(Task goal)
Keep to one stretch of the data below, the lines from the one with "R17: 3.3k (JP2/2, n13) -> 3.3k (5V, U6/DIS)" up to and including the one with "U3 pin THR: n4 -> n5", and return that stretch exactly.

(Material for this task)
--- START ---
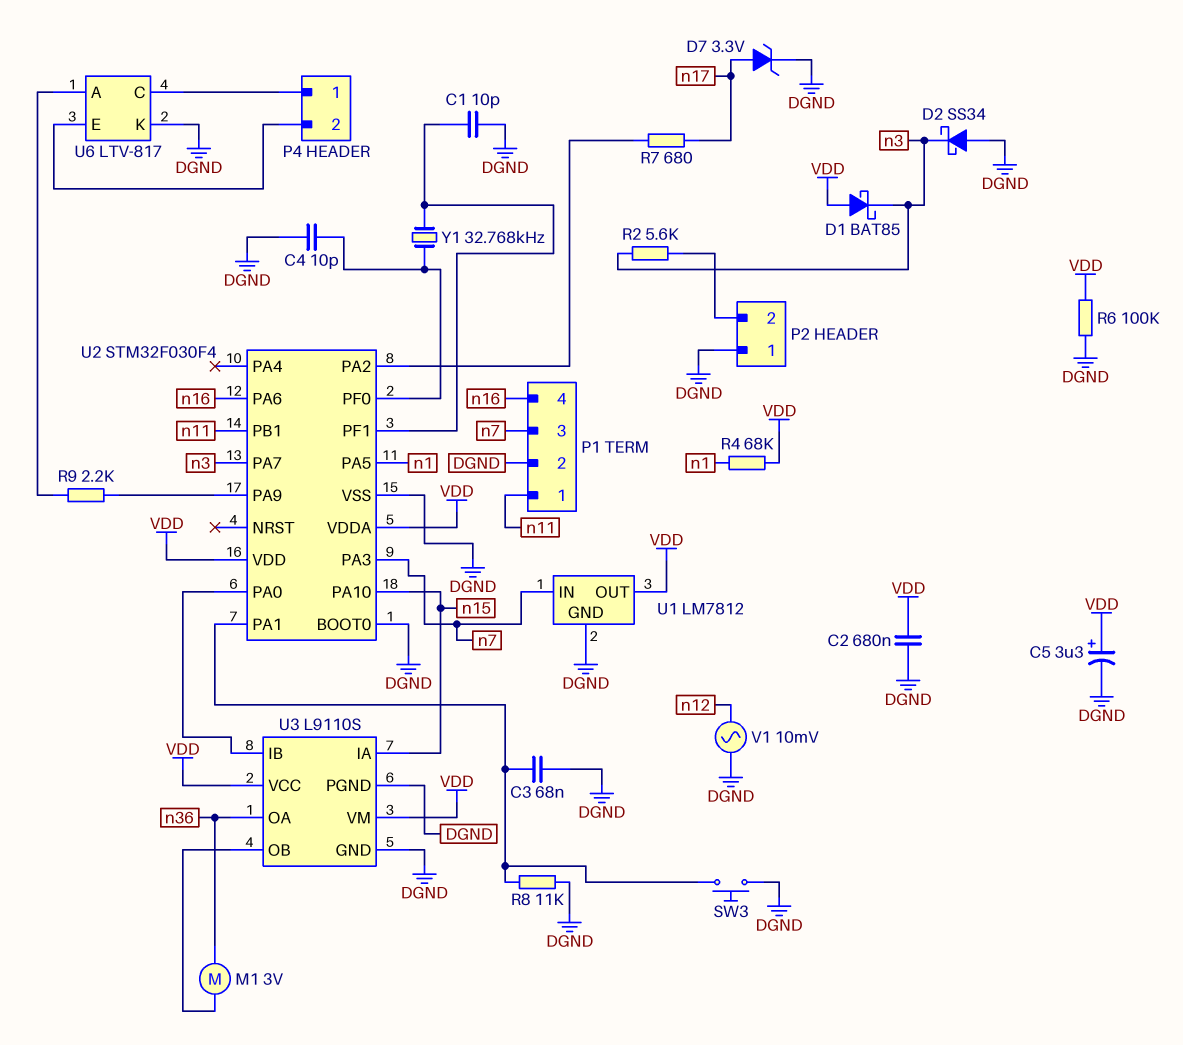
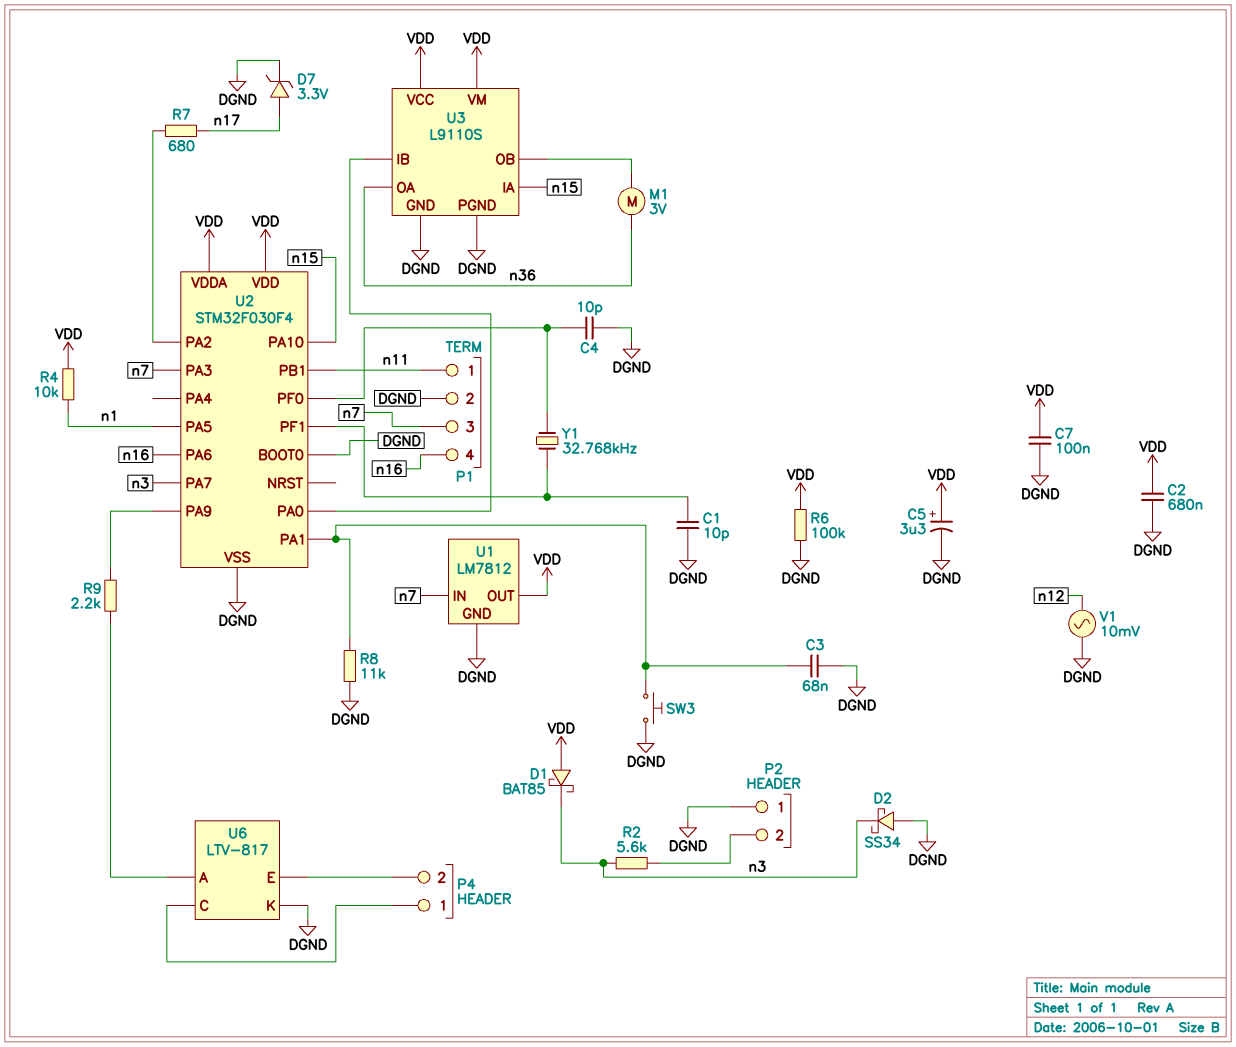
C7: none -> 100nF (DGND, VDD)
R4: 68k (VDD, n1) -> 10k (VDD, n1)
--- END ---
--- START ---
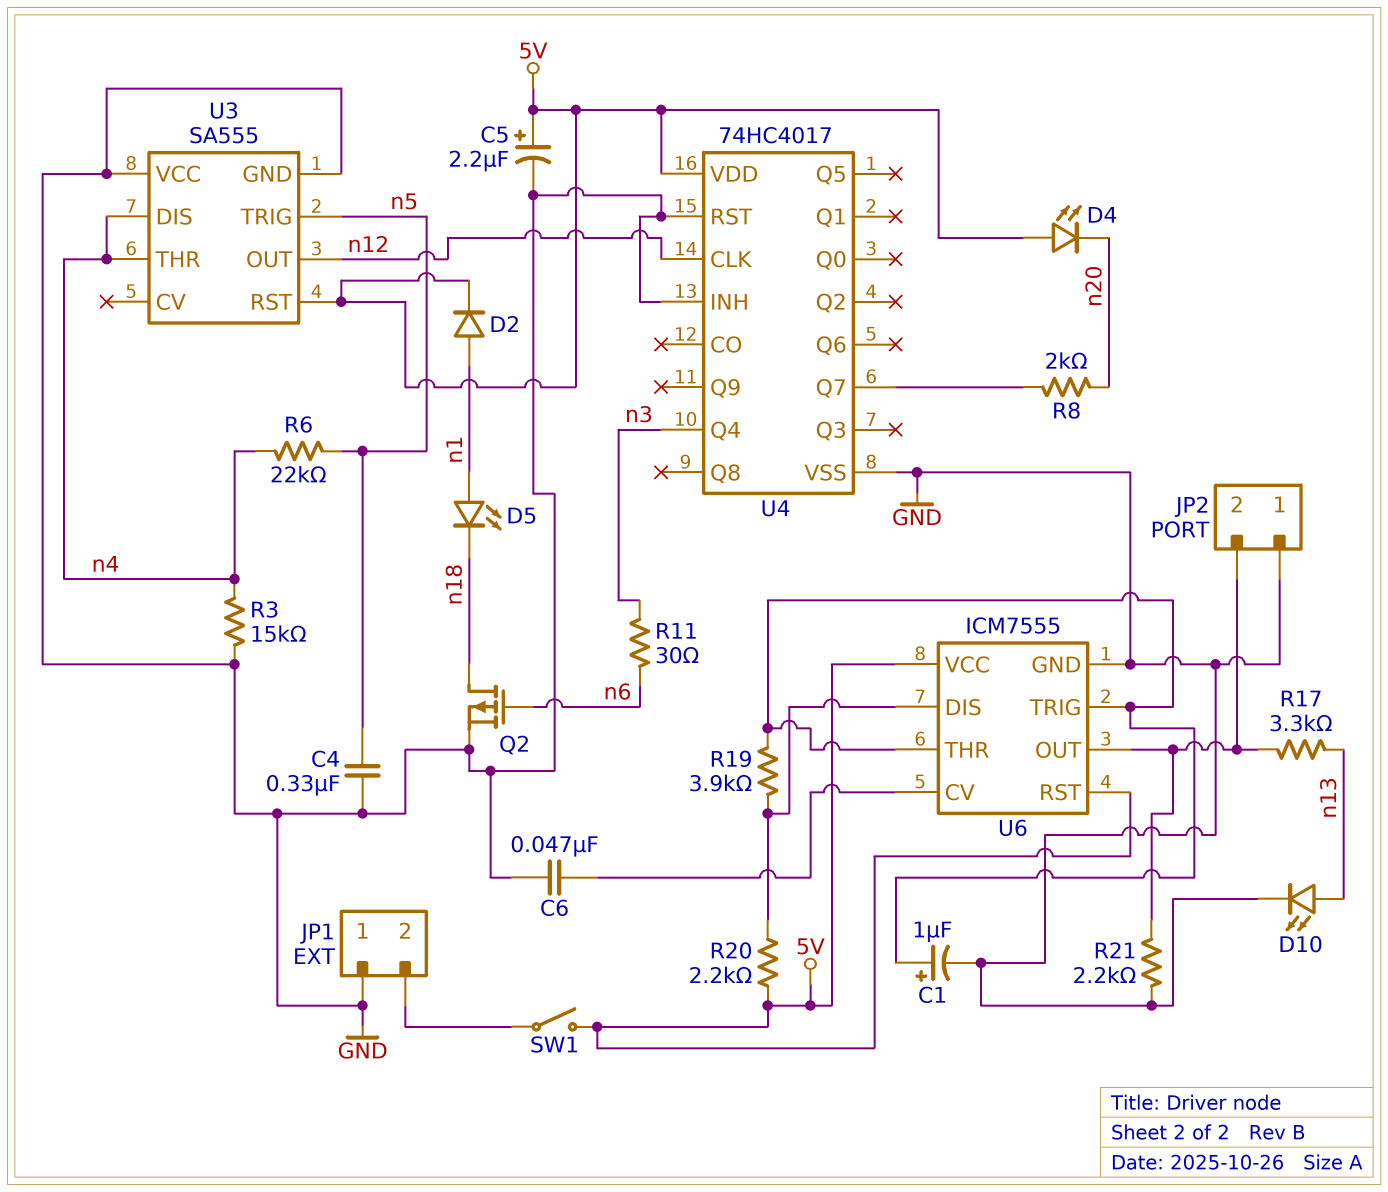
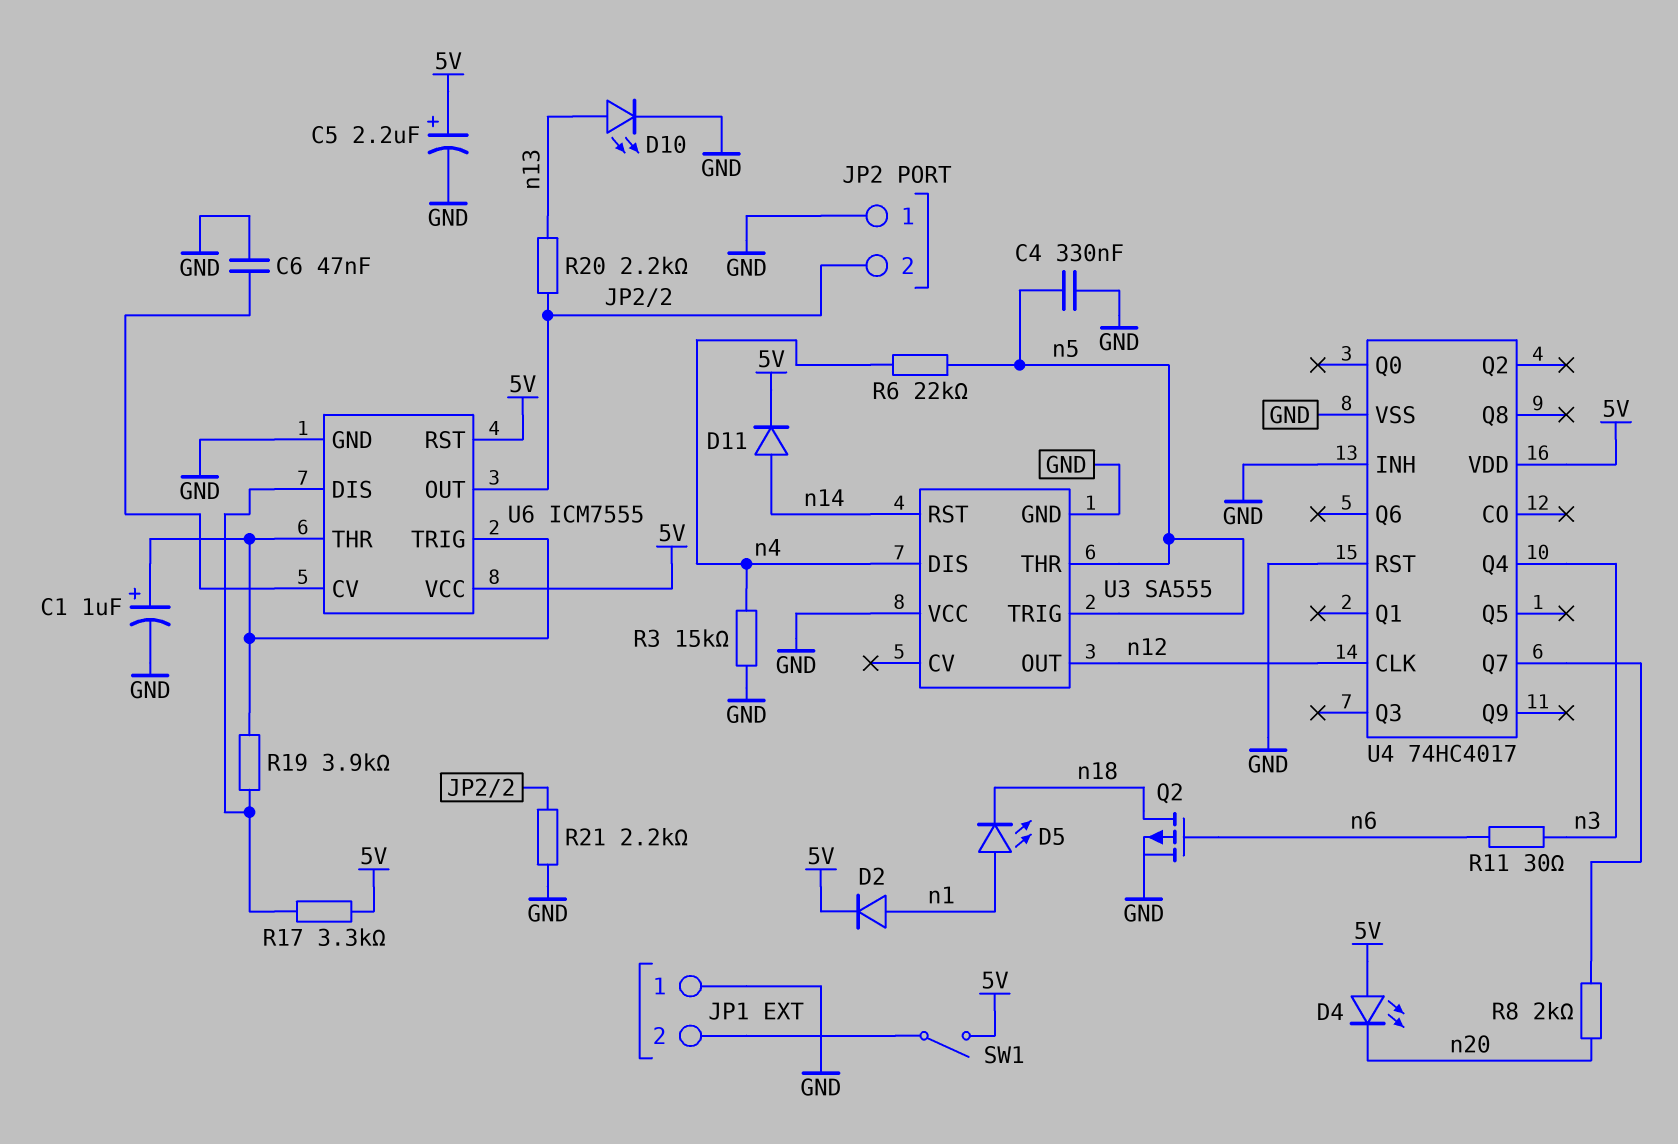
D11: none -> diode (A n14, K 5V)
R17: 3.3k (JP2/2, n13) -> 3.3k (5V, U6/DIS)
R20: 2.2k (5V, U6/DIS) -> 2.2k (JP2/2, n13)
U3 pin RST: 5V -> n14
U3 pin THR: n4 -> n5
--- END ---
(Final answer)
R17: 3.3k (JP2/2, n13) -> 3.3k (5V, U6/DIS)
R20: 2.2k (5V, U6/DIS) -> 2.2k (JP2/2, n13)
U3 pin RST: 5V -> n14
U3 pin THR: n4 -> n5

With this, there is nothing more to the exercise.